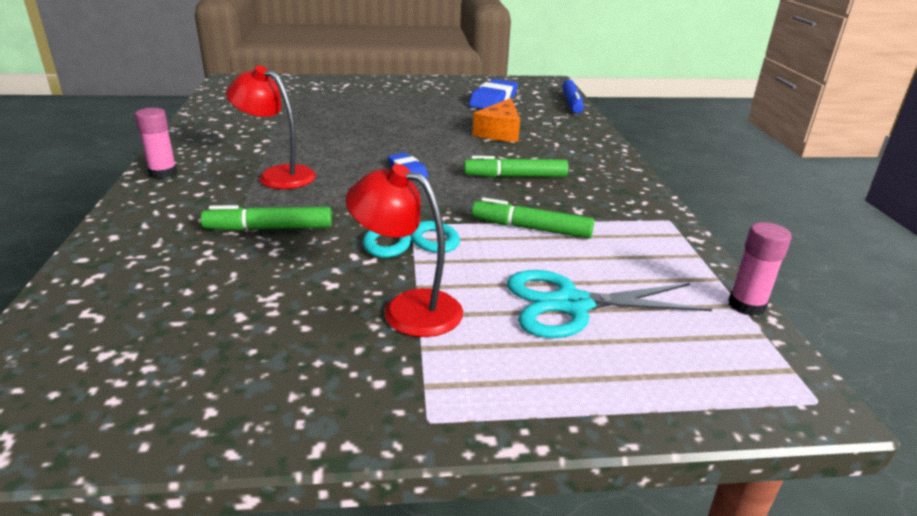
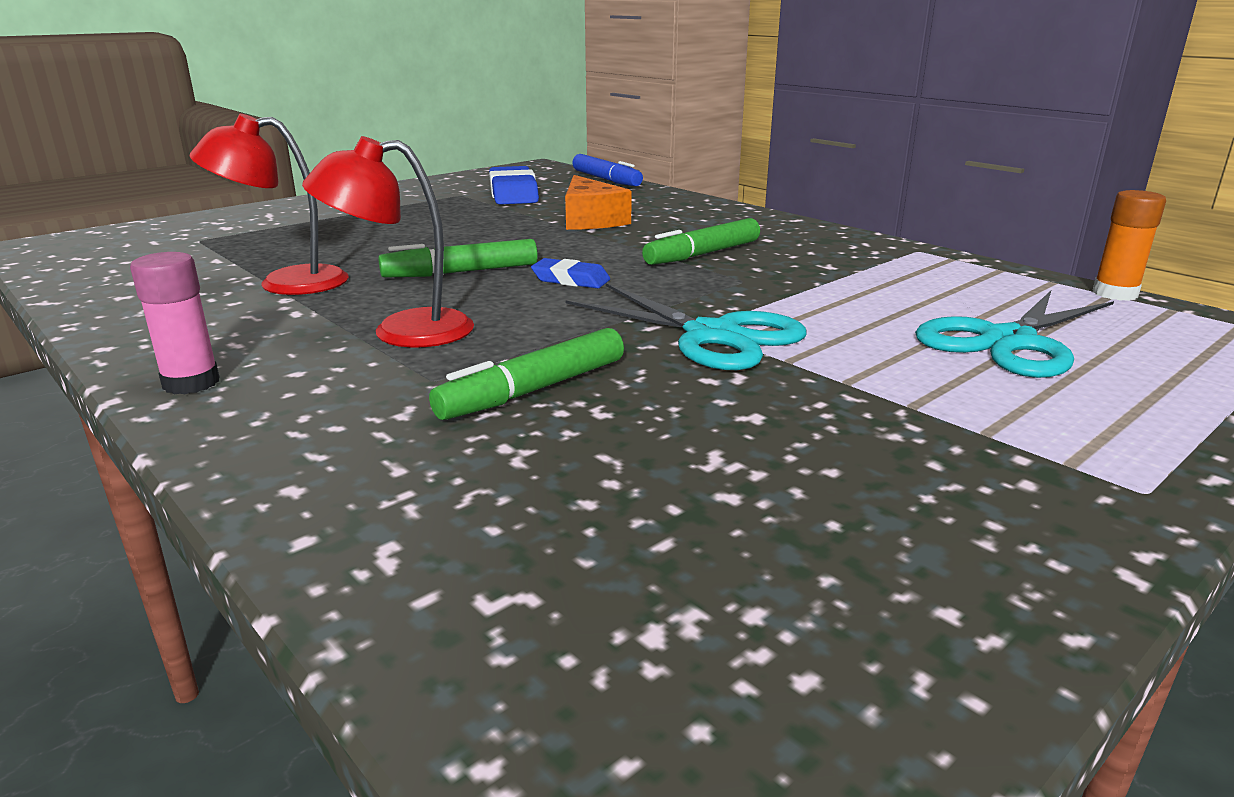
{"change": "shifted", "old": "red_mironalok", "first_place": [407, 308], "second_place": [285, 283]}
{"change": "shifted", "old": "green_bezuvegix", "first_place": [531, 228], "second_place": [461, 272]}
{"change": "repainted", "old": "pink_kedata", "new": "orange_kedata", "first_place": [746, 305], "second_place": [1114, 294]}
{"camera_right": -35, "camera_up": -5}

- Task objective -
Exclude all images and retype the data precisely.

- Written response -
{"change": "shifted", "old": "red_mironalok", "first_place": [407, 308], "second_place": [285, 283]}
{"change": "shifted", "old": "green_bezuvegix", "first_place": [531, 228], "second_place": [461, 272]}
{"change": "repainted", "old": "pink_kedata", "new": "orange_kedata", "first_place": [746, 305], "second_place": [1114, 294]}
{"camera_right": -35, "camera_up": -5}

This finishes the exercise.